(Before-and-after object lists)
· · · · ·

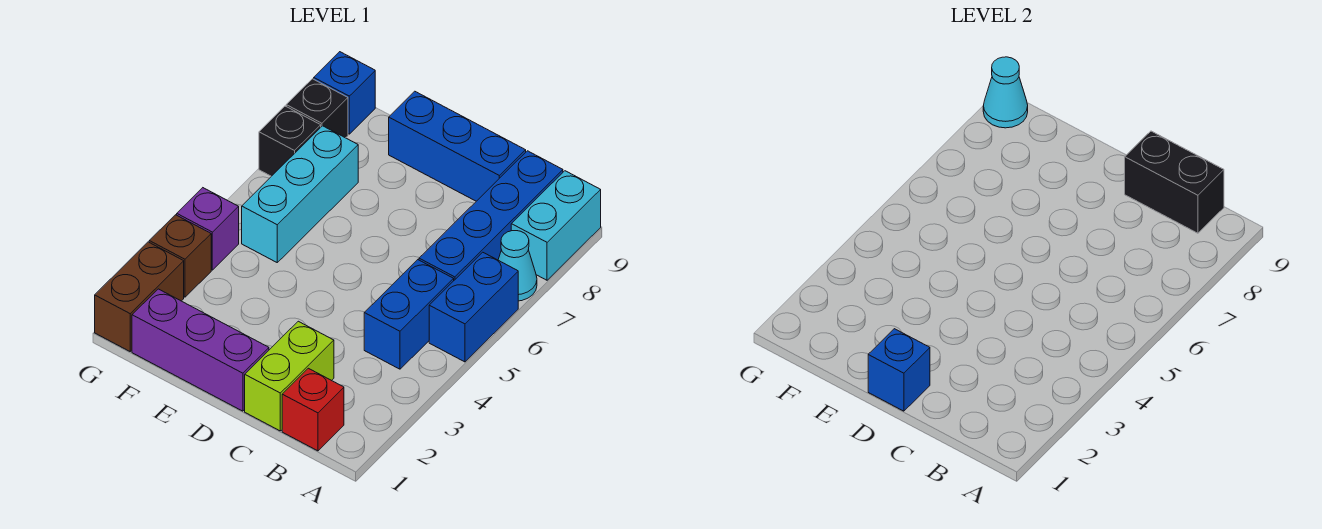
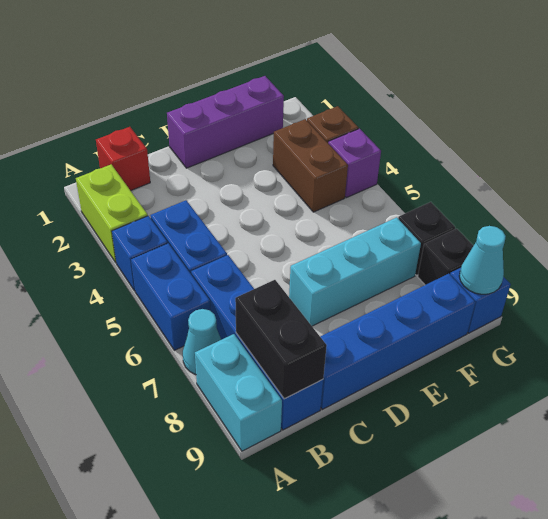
black brick B9:C9 level 2 -> black brick B8:B9 level 2
lime brick C1:C2 level 1 -> lime brick A2:A3 level 1
blue brick C9:E9 level 1 -> blue brick C9:F9 level 1
blue brick D1 level 2 -> blue brick A4 level 1
cyan brick F5:F7 level 1 -> cyan brick D7:F7 level 1
brown brick G1:G2 level 1 -> brown brick F3:F4 level 1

· · · · ·

#### What is needed:
Quote only the lines from the line containing "lime brick C1:C2" through the end of the entries, keeping the first and the last.

#### Problem solution:
lime brick C1:C2 level 1 -> lime brick A2:A3 level 1
blue brick C9:E9 level 1 -> blue brick C9:F9 level 1
blue brick D1 level 2 -> blue brick A4 level 1
cyan brick F5:F7 level 1 -> cyan brick D7:F7 level 1
brown brick G1:G2 level 1 -> brown brick F3:F4 level 1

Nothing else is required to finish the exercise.